*EXERCISE*. Among the lines below, keep only those from the one containing "green ball [667,90,720,144]" through the one containing "brown flower pot [879,303,959,397] -> none", and reproduce them exactly.
DATA Start Marker
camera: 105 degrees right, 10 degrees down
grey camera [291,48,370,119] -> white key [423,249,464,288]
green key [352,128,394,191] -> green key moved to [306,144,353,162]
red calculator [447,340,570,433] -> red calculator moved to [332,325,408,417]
DATA End Marker
DATA Start Marker
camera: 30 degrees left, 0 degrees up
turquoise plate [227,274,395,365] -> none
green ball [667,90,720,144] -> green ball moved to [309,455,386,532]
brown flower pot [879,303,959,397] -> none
DATA End Marker
*EXPECTED ANSWER*.
green ball [667,90,720,144] -> green ball moved to [309,455,386,532]
brown flower pot [879,303,959,397] -> none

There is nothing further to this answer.